### Data for processing
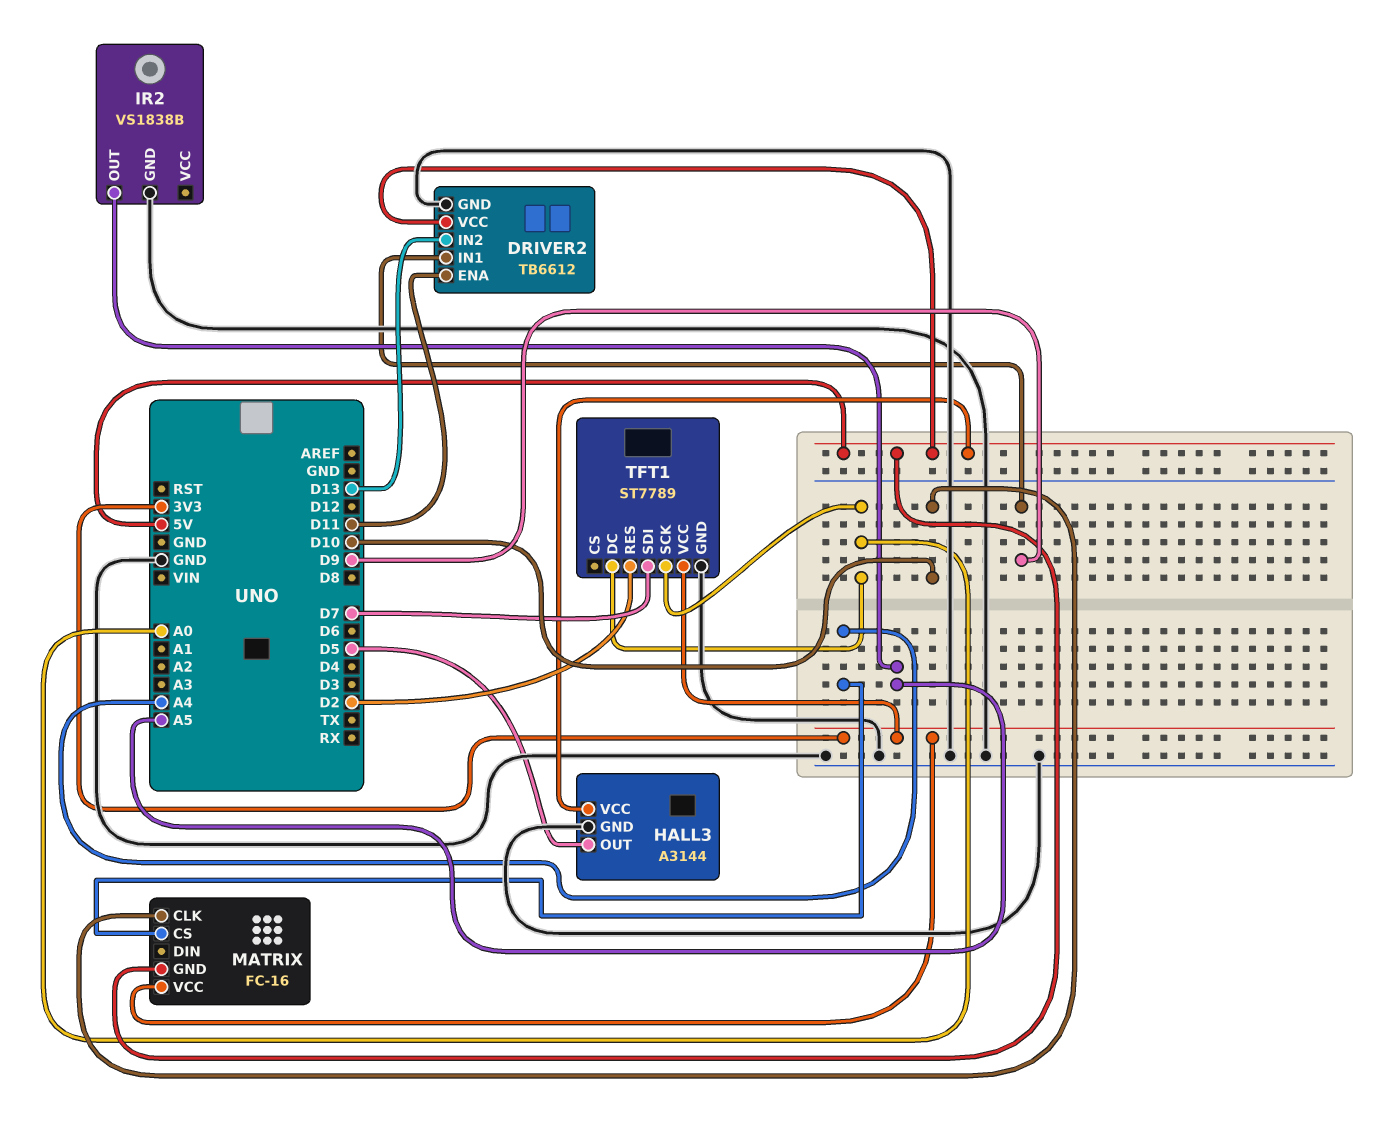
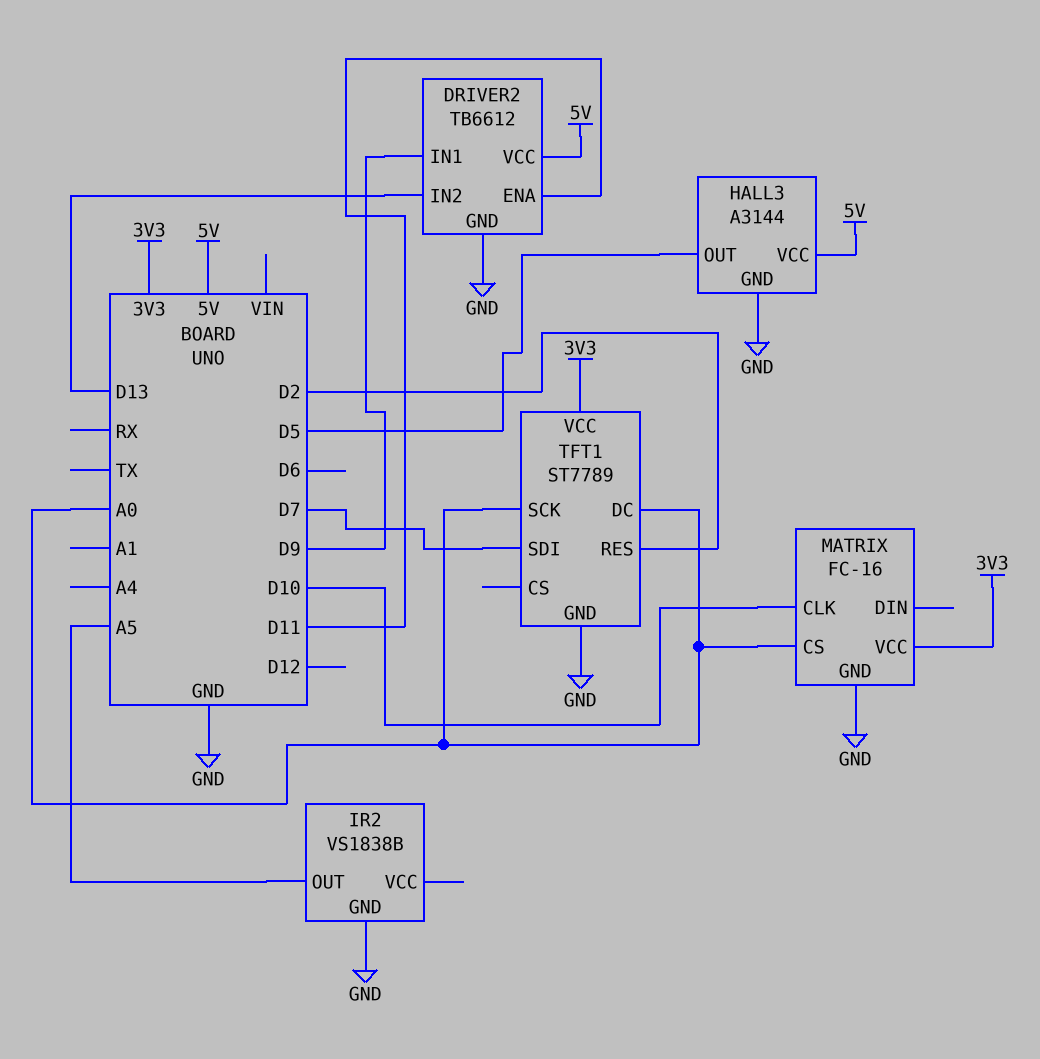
MATRIX pin CS: A4 -> A0
MATRIX pin GND: 5V -> GND

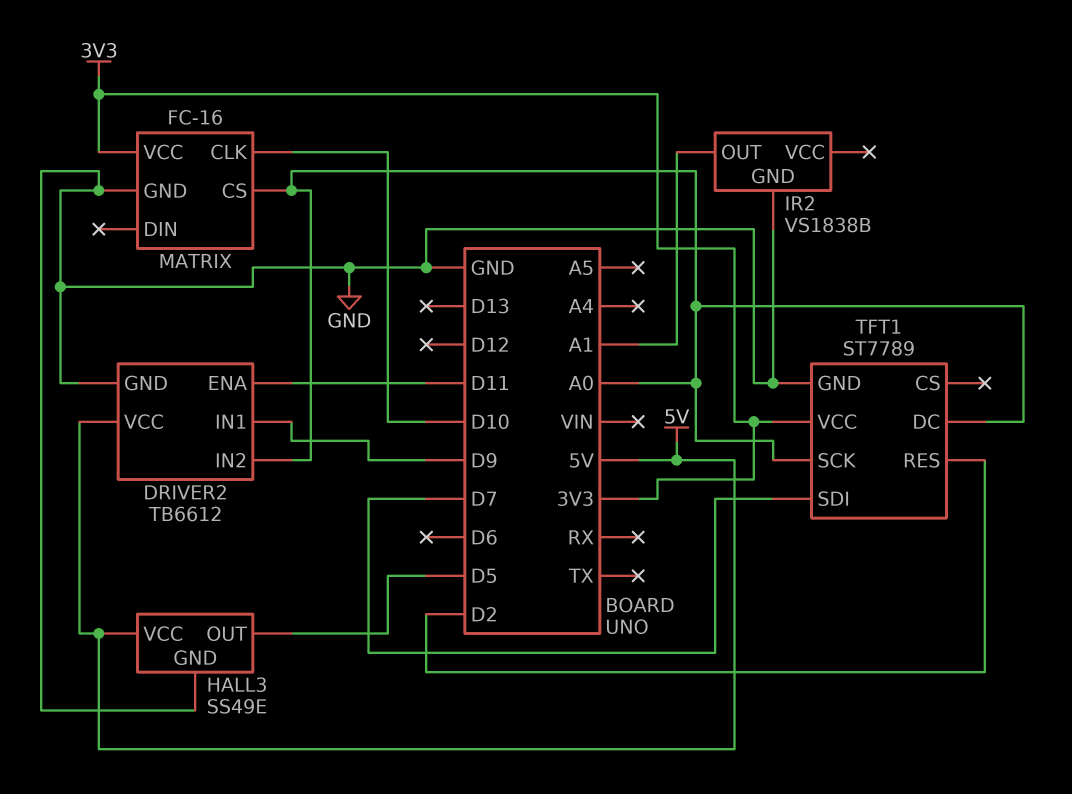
DRIVER2 pin IN2: D13 -> A0
HALL3: A3144 -> SS49E
IR2 pin OUT: A5 -> A1

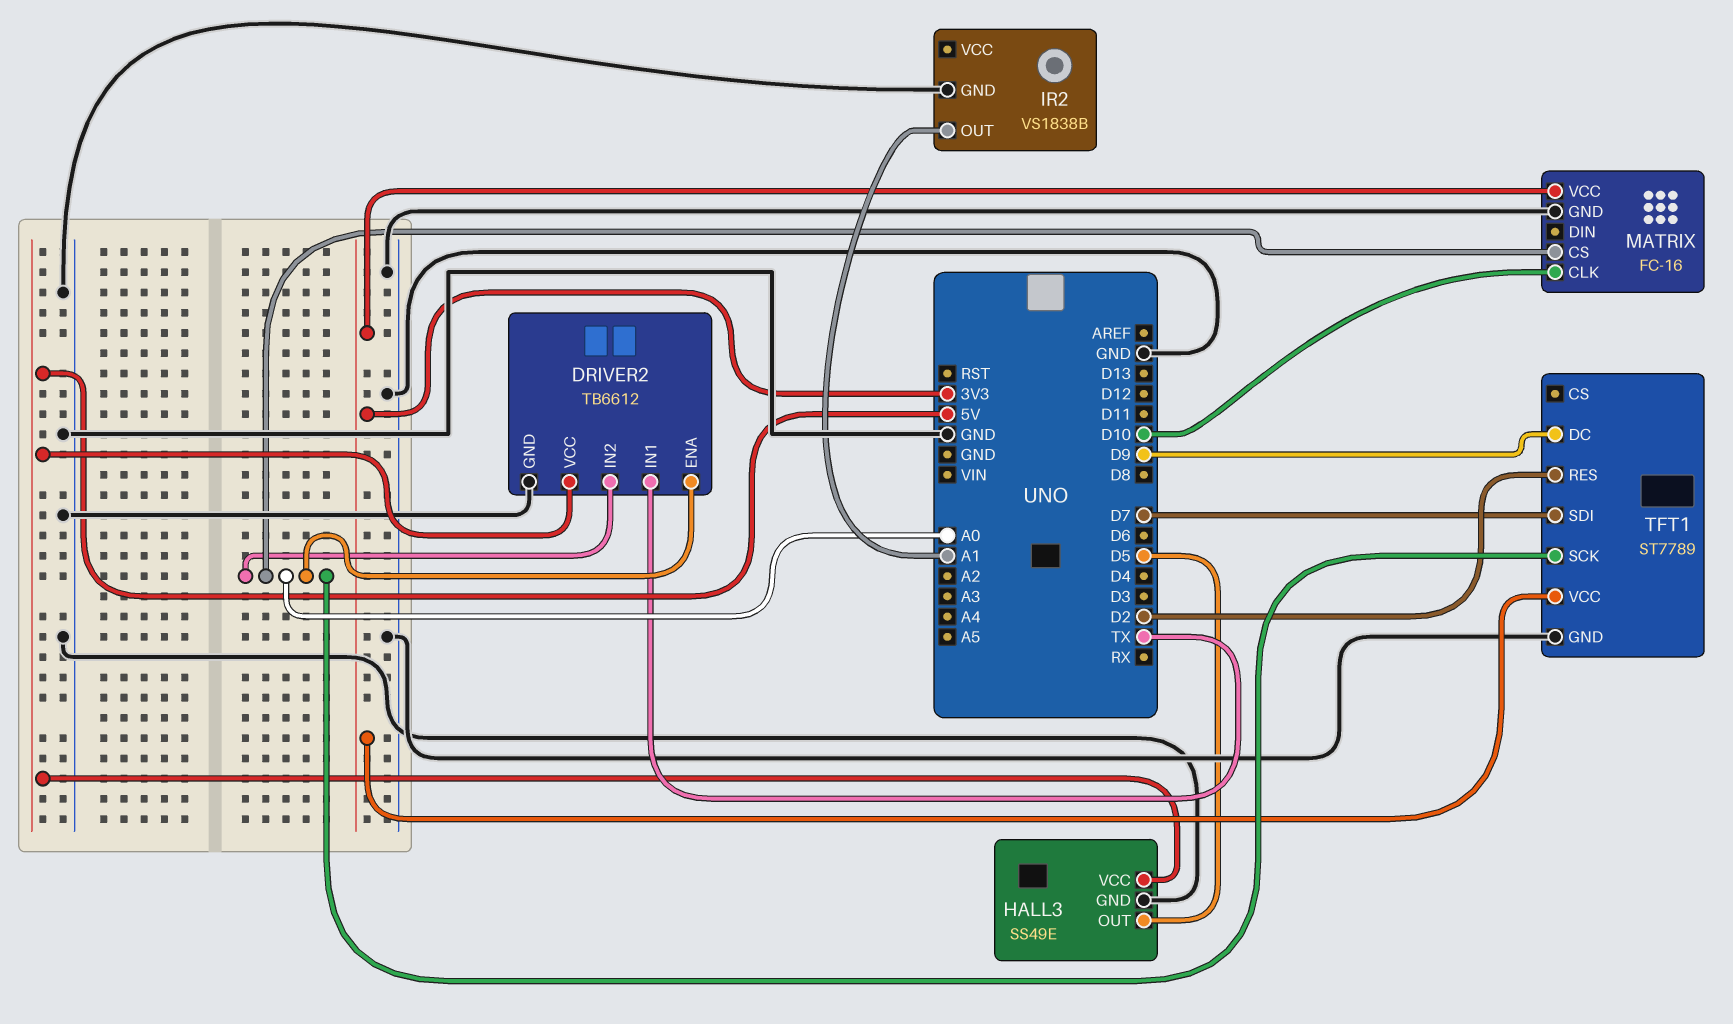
DRIVER2 pin ENA: D11 -> A0
DRIVER2 pin IN1: D9 -> TX
TFT1 pin DC: A0 -> D9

### Work task
Give back each entry exactly as it appears, with no pictures.

### Solved exercise
MATRIX pin CS: A4 -> A0
MATRIX pin GND: 5V -> GND

DRIVER2 pin IN2: D13 -> A0
HALL3: A3144 -> SS49E
IR2 pin OUT: A5 -> A1

DRIVER2 pin ENA: D11 -> A0
DRIVER2 pin IN1: D9 -> TX
TFT1 pin DC: A0 -> D9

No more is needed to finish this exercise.